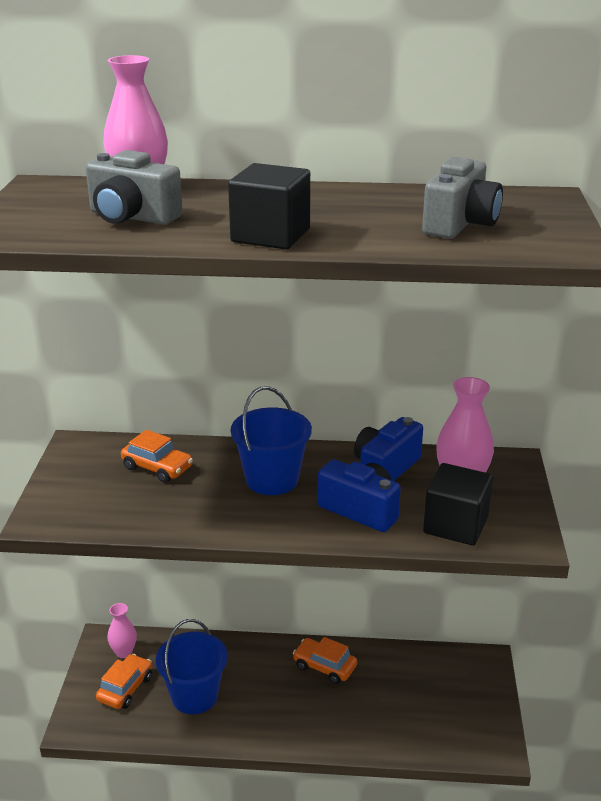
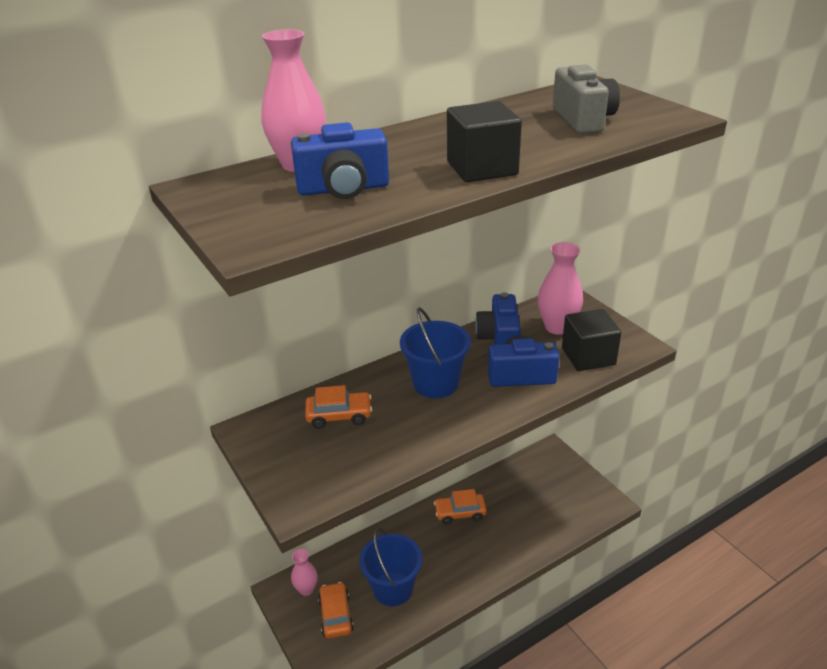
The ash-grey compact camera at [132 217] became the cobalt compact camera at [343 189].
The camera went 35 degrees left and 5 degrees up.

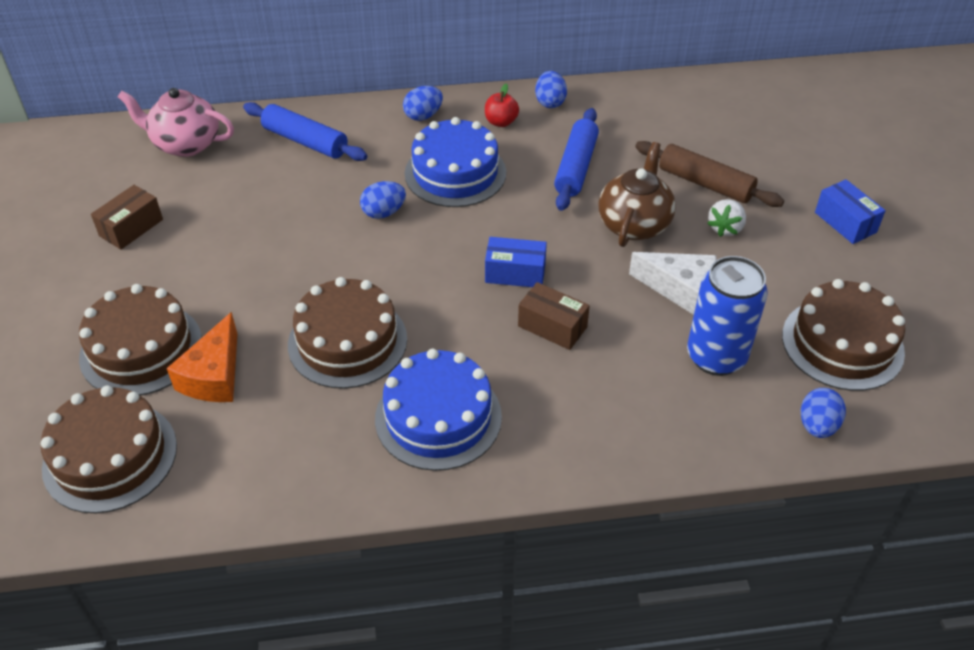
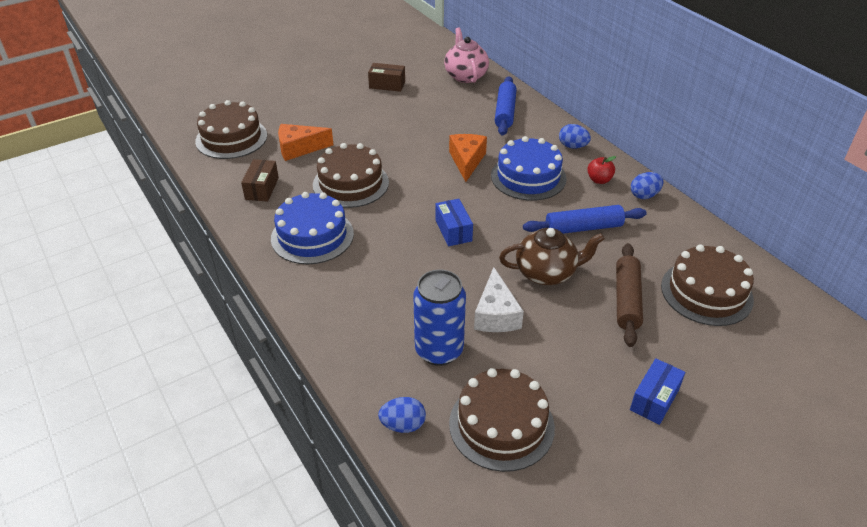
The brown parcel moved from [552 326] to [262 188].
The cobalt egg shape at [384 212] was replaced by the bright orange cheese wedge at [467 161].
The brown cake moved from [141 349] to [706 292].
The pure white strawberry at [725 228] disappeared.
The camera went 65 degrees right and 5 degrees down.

§

The data must come back word for word, with every picture removed.

The ash-grey compact camera at [132 217] became the cobalt compact camera at [343 189].
The camera went 35 degrees left and 5 degrees up.

The brown parcel moved from [552 326] to [262 188].
The cobalt egg shape at [384 212] was replaced by the bright orange cheese wedge at [467 161].
The brown cake moved from [141 349] to [706 292].
The pure white strawberry at [725 228] disappeared.
The camera went 65 degrees right and 5 degrees down.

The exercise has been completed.